WHAT IS NEEDED ▸
Every line below from the one containing "pink square: moved" through the one containing "red pentagon: moved 1 px left, 16 px down" is to be printed exactly, with the pictures omitted.

─── PROVIDED DATA

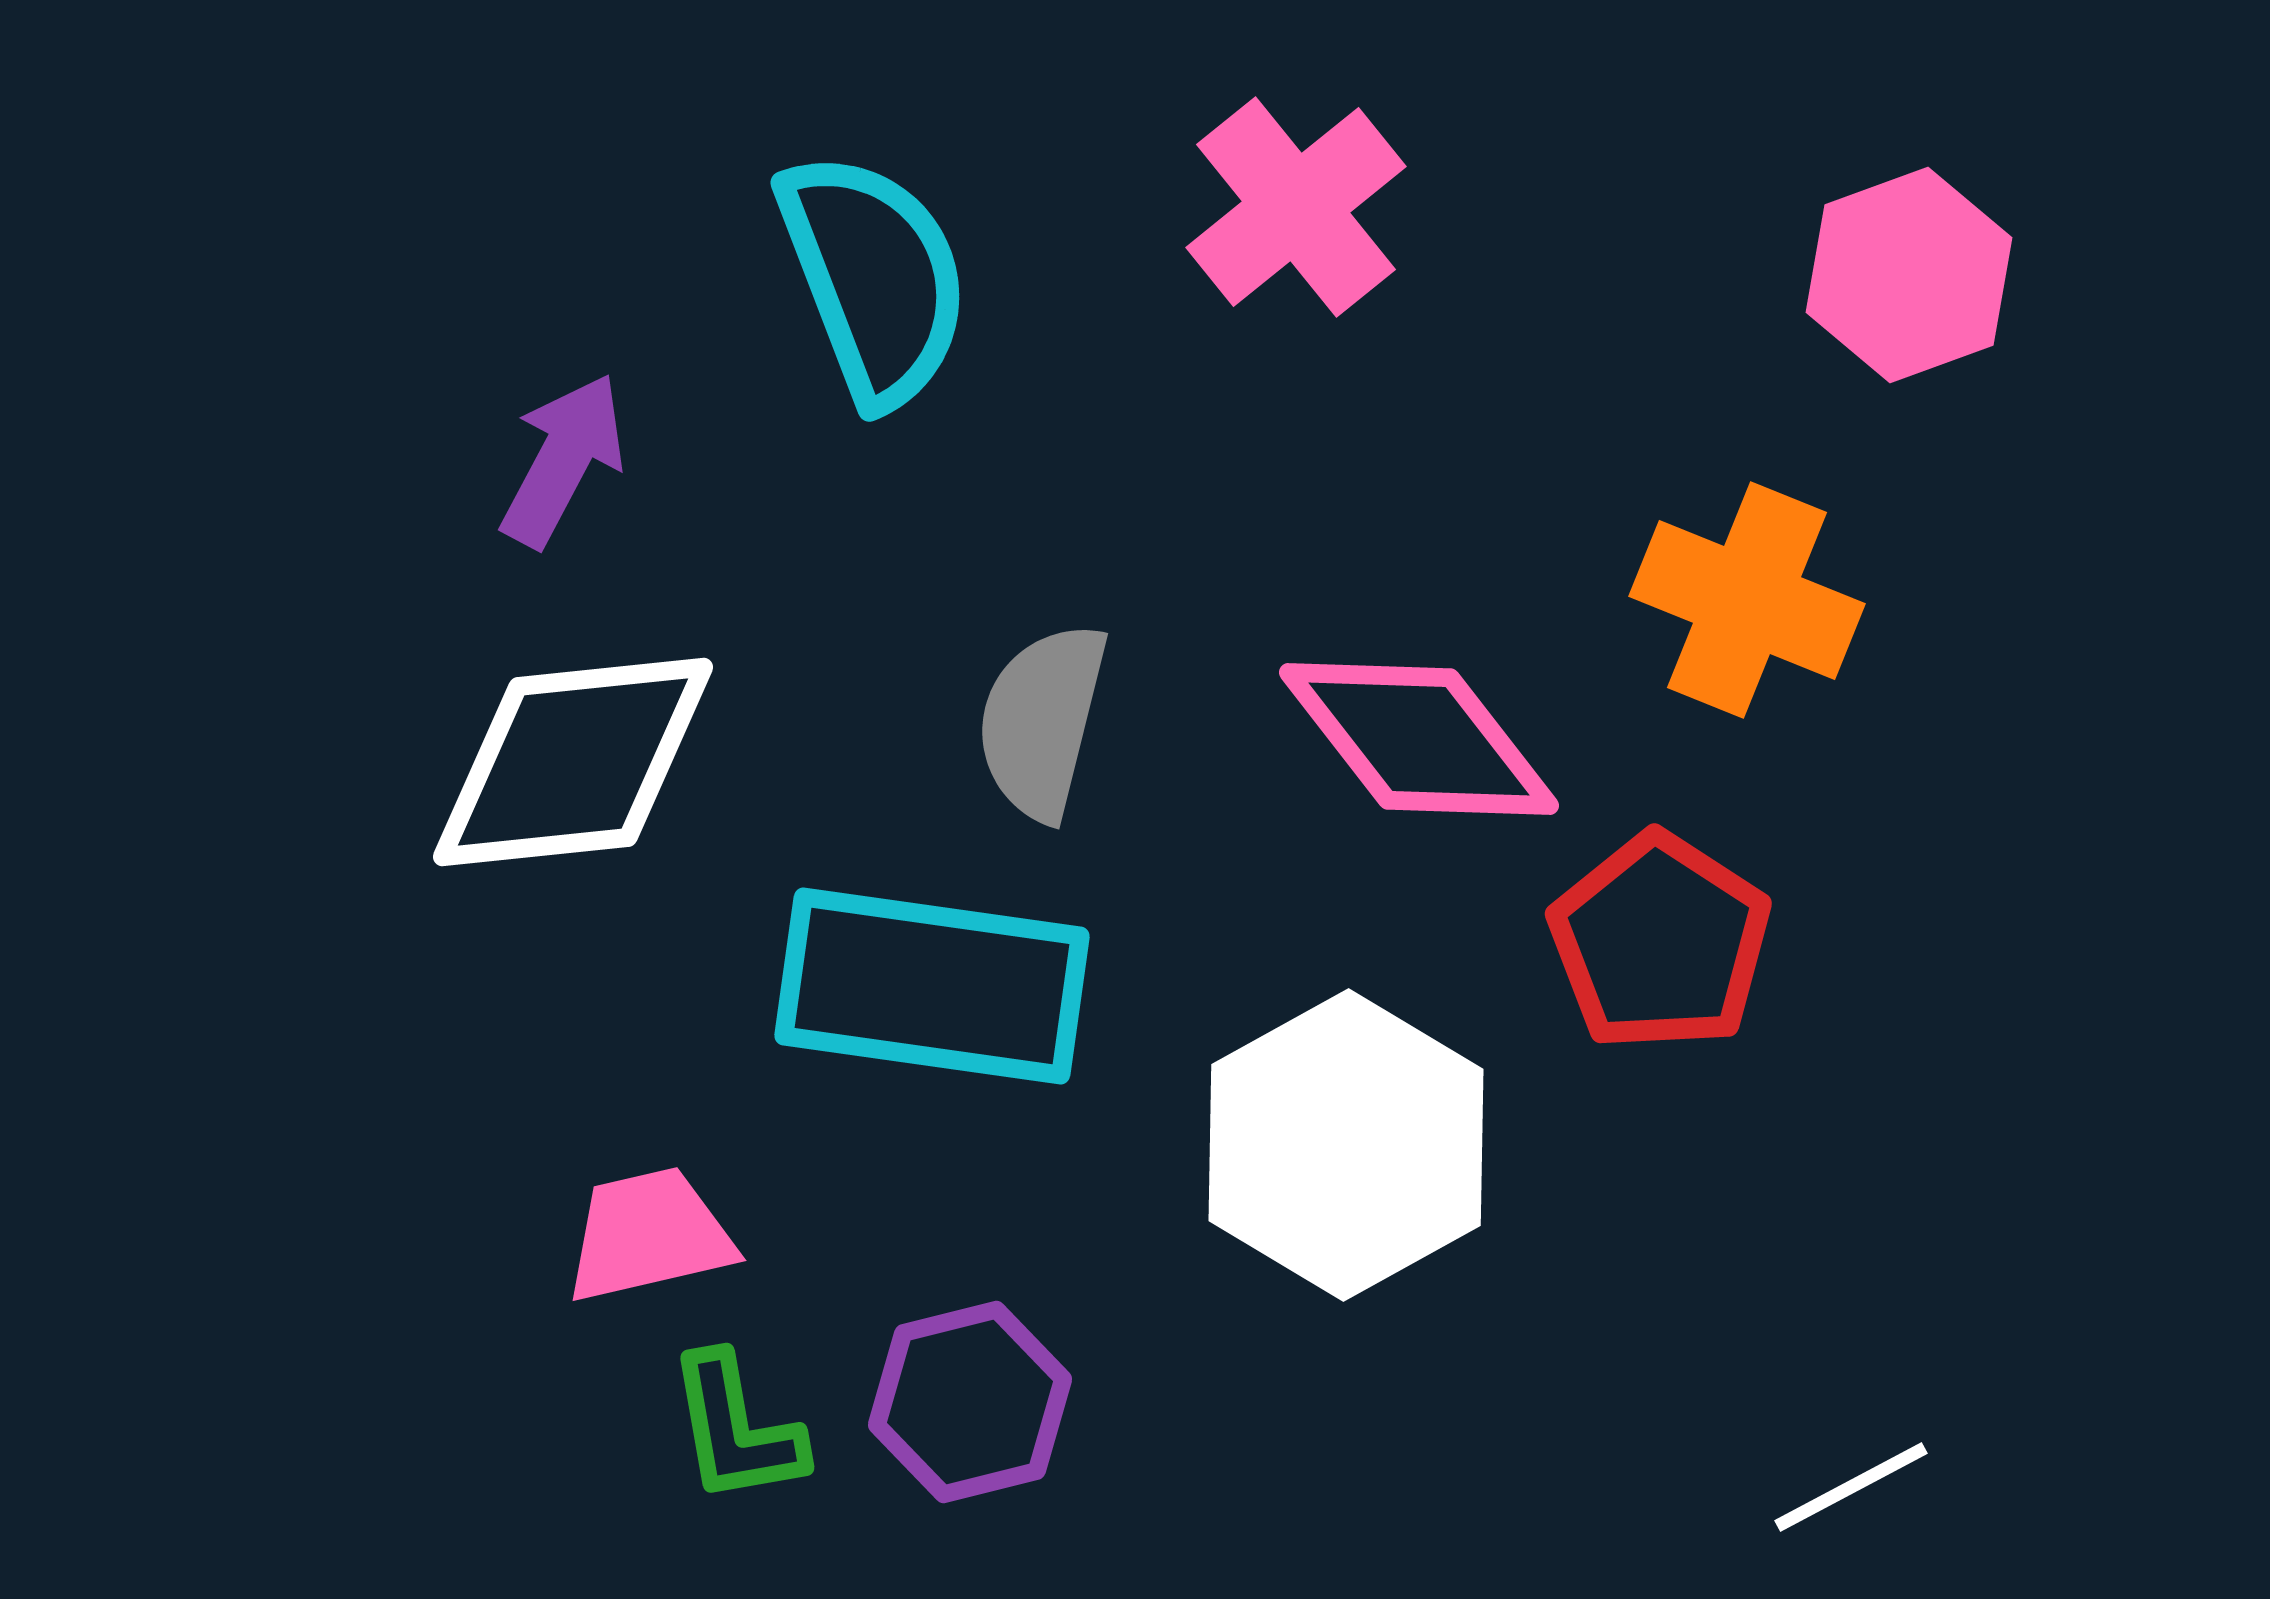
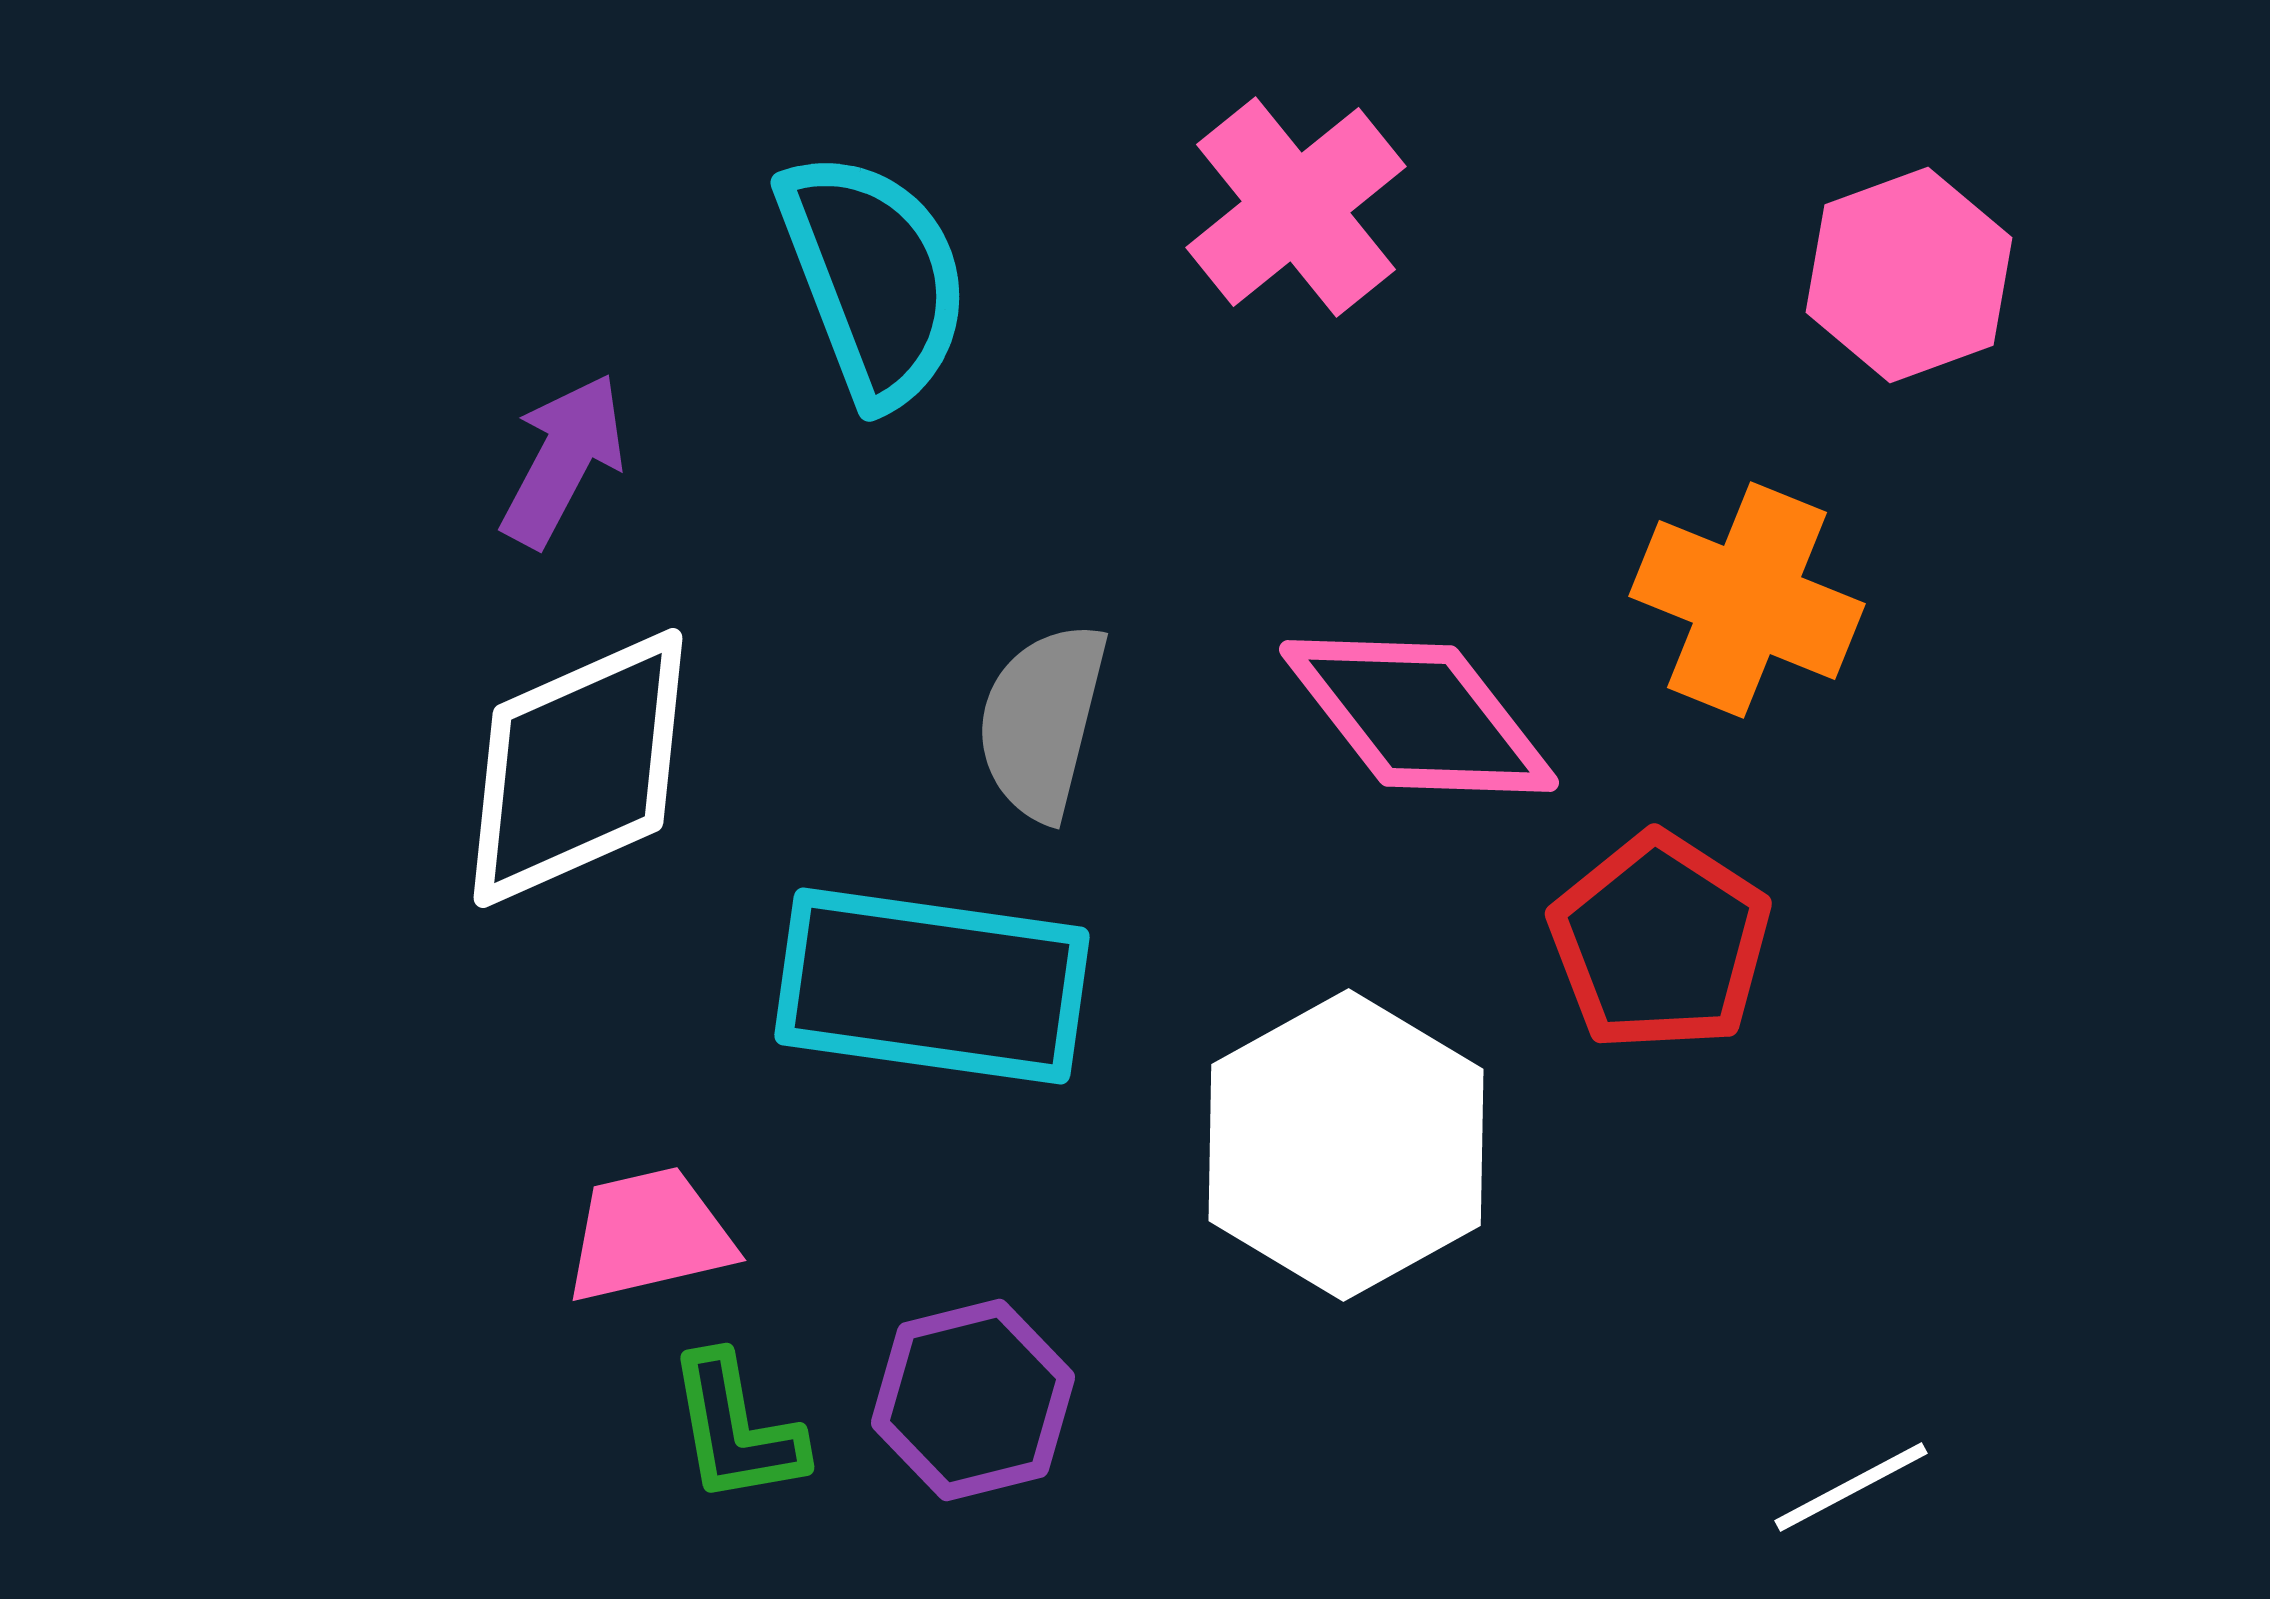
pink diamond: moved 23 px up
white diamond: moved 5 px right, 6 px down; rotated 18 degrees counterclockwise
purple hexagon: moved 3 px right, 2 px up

──────
─── PROVIDED DATA

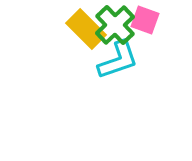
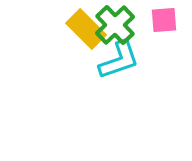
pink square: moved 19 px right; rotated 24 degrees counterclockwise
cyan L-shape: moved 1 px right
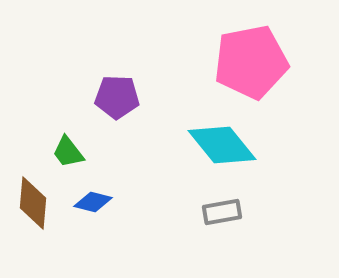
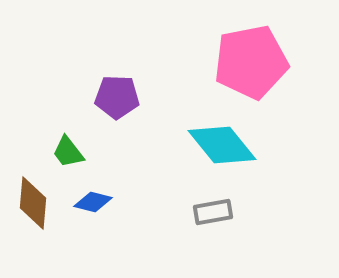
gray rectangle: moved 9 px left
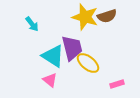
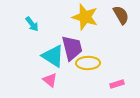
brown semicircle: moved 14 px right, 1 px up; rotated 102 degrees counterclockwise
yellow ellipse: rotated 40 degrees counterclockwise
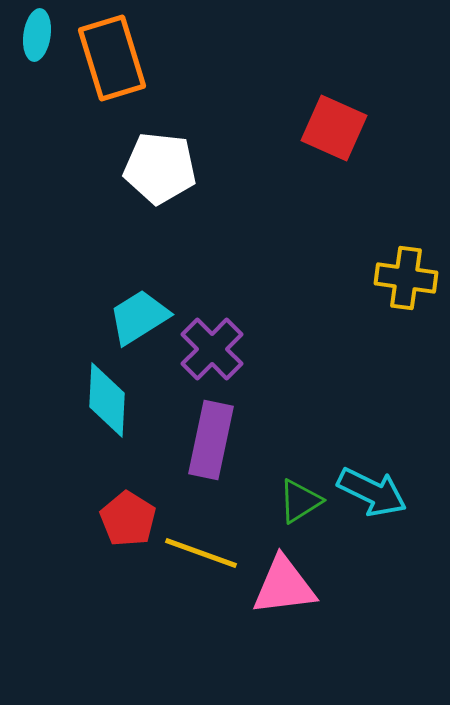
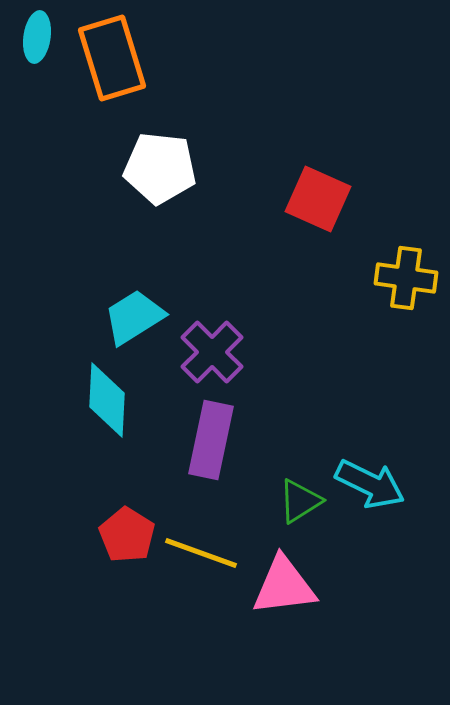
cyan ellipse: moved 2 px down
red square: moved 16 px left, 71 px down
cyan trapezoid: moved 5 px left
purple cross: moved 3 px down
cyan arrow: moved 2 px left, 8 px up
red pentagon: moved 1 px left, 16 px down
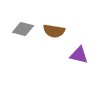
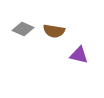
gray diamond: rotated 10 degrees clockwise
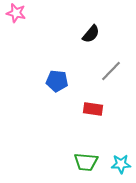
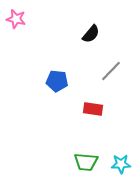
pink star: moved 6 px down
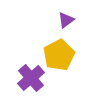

──────

ANSWER TO THIS TASK ▸
pink square: moved 19 px right; rotated 24 degrees counterclockwise
cyan L-shape: moved 1 px right
gray rectangle: moved 9 px left
brown semicircle: moved 14 px right, 1 px up; rotated 102 degrees counterclockwise
yellow ellipse: rotated 40 degrees counterclockwise
cyan ellipse: moved 2 px down
red square: moved 16 px left, 71 px down
cyan trapezoid: moved 5 px left
purple cross: moved 3 px down
cyan arrow: moved 2 px left, 8 px up
red pentagon: moved 1 px left, 16 px down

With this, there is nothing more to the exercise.